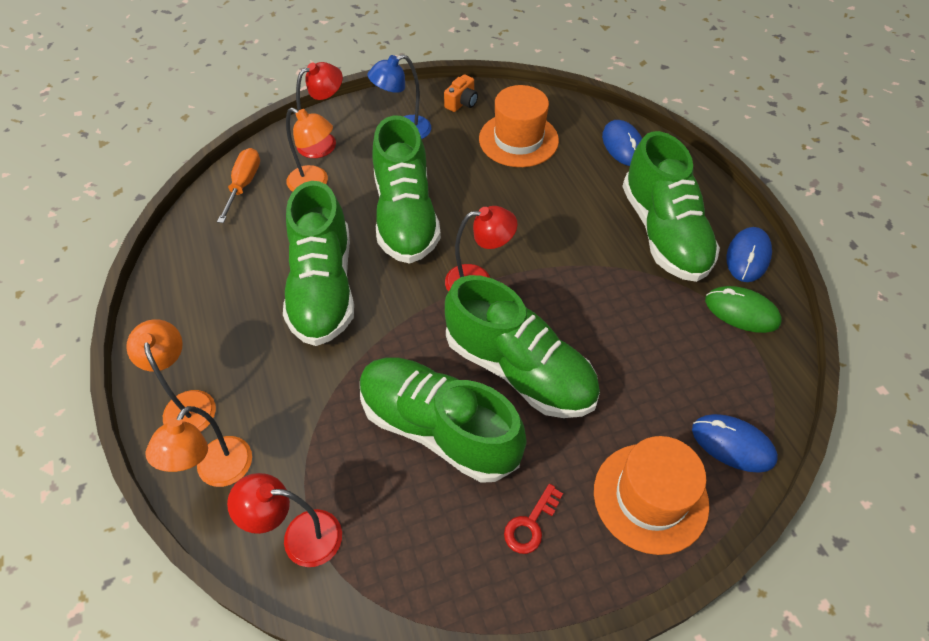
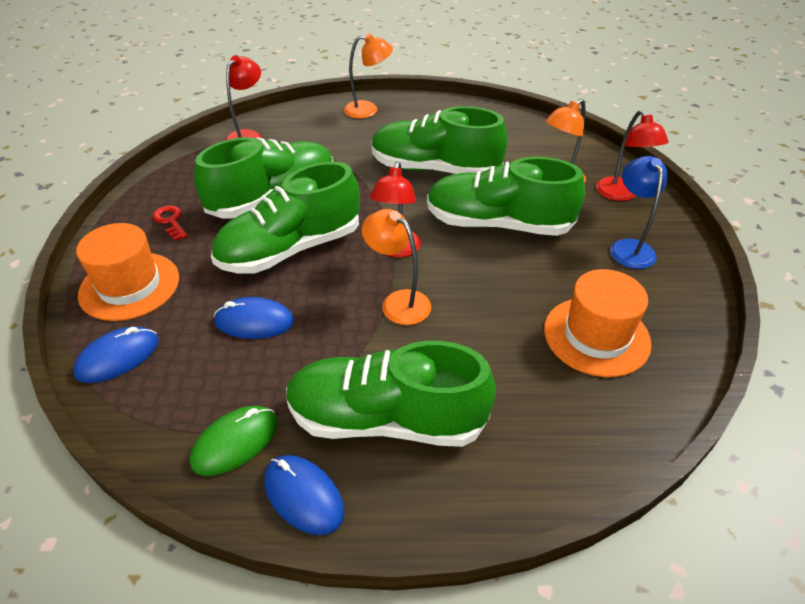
camera: 110 degrees right, 10 degrees down
(217, 472) = (312, 115): orange lamp -> orange lamp (398, 302)
(244, 185) = (569, 147): orange screwdriver -> none
(462, 103) = (678, 304): orange camera -> none
(623, 145) = (562, 443): blue mouse -> blue mouse (254, 322)

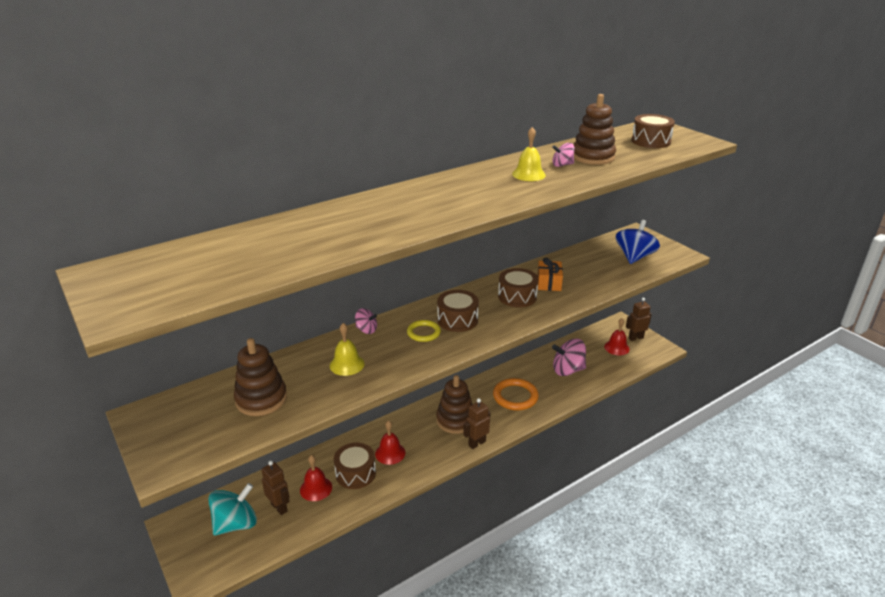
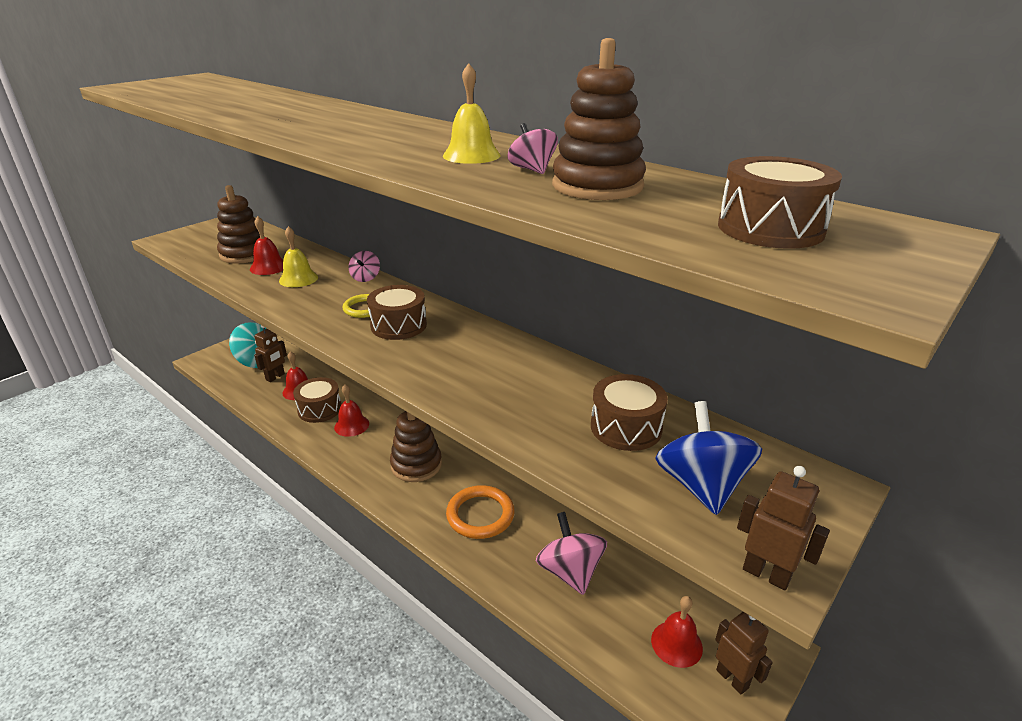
camera: 75 degrees right, 0 degrees up
(307, 382) = (268, 267): none -> red bell
(477, 443) = (376, 490): brown robot -> brown robot (766, 574)
(517, 296) = (475, 362): brown drum -> brown drum (626, 427)
(549, 283) = (532, 387): orange gift -> none
(634, 257) = (701, 486): blue spinning top -> blue spinning top turned 105 degrees counterclockwise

● EXERCISE DESCRIPTION: The lines from the one with "(549, 283) = (532, 387): orange gift -> none" through the final line of the data are to be reproduced exactly, both included, with no other lines.

● EXPECTED ANSWER:
(549, 283) = (532, 387): orange gift -> none
(634, 257) = (701, 486): blue spinning top -> blue spinning top turned 105 degrees counterclockwise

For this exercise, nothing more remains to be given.